Your goal:
For the entries below, repeat exactly each line starting with the one that contains "(585, 329) = (490, 324): yellow" and going on through the one that contains "(744, 259) = (720, 353): none", and no others.

Data under study:
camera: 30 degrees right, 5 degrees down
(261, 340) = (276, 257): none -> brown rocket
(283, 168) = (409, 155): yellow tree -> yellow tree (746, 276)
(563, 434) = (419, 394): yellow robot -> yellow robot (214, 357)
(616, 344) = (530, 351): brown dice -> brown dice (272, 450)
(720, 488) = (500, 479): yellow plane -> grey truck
* * *
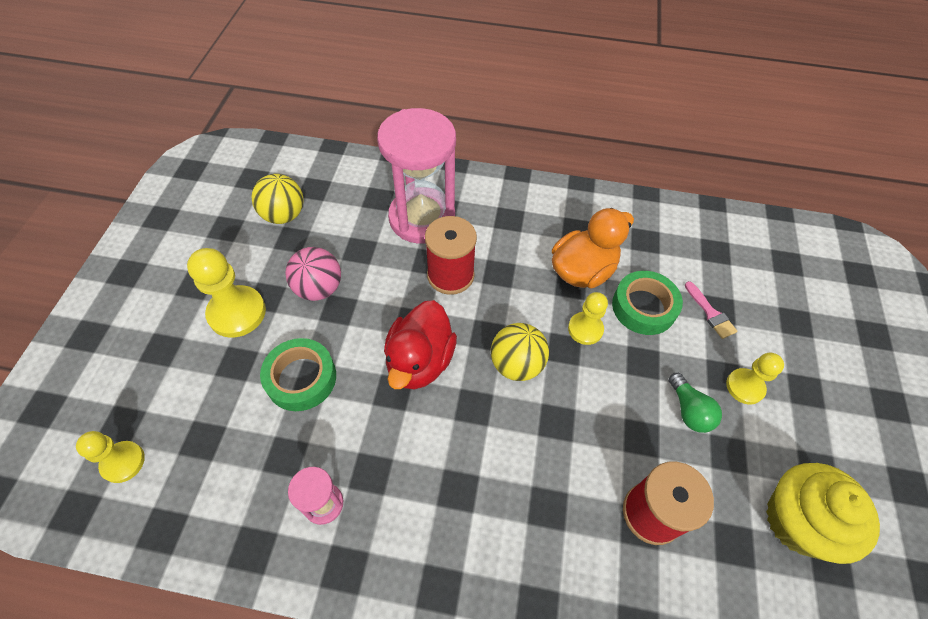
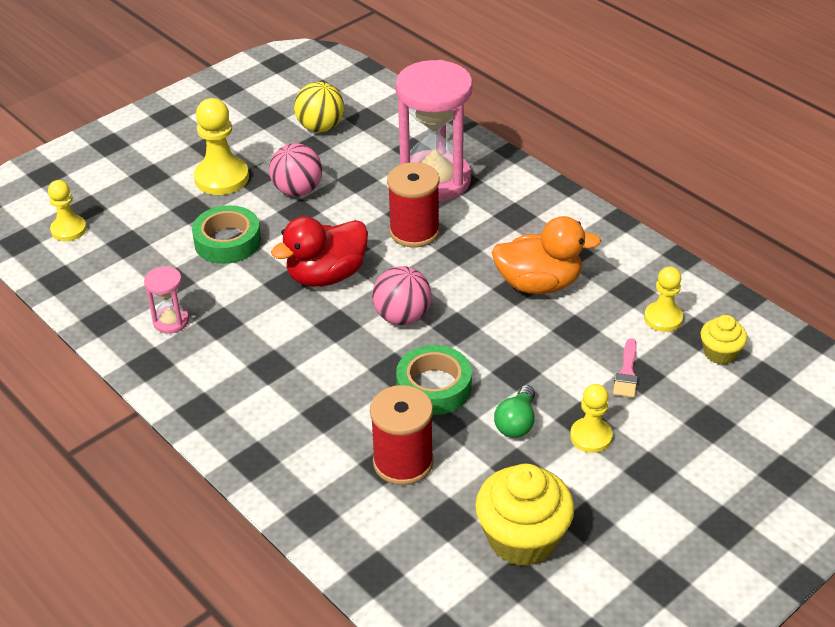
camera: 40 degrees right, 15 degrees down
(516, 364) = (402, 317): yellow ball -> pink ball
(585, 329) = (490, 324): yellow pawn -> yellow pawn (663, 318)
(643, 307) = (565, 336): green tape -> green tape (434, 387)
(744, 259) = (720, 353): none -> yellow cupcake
...
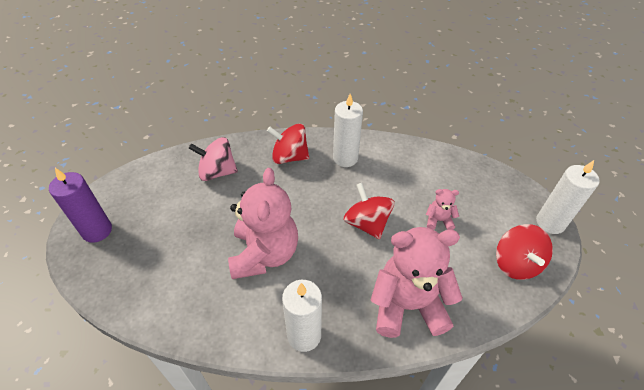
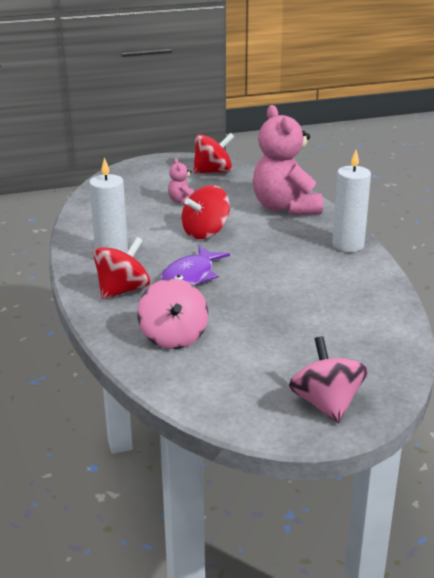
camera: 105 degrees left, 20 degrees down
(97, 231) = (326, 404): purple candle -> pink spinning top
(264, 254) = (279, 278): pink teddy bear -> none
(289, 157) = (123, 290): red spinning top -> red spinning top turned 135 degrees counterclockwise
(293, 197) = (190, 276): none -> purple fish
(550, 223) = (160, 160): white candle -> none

Response to the task:
(585, 329) = (490, 324): yellow pawn -> yellow pawn (663, 318)
(643, 307) = (565, 336): green tape -> green tape (434, 387)
(744, 259) = (720, 353): none -> yellow cupcake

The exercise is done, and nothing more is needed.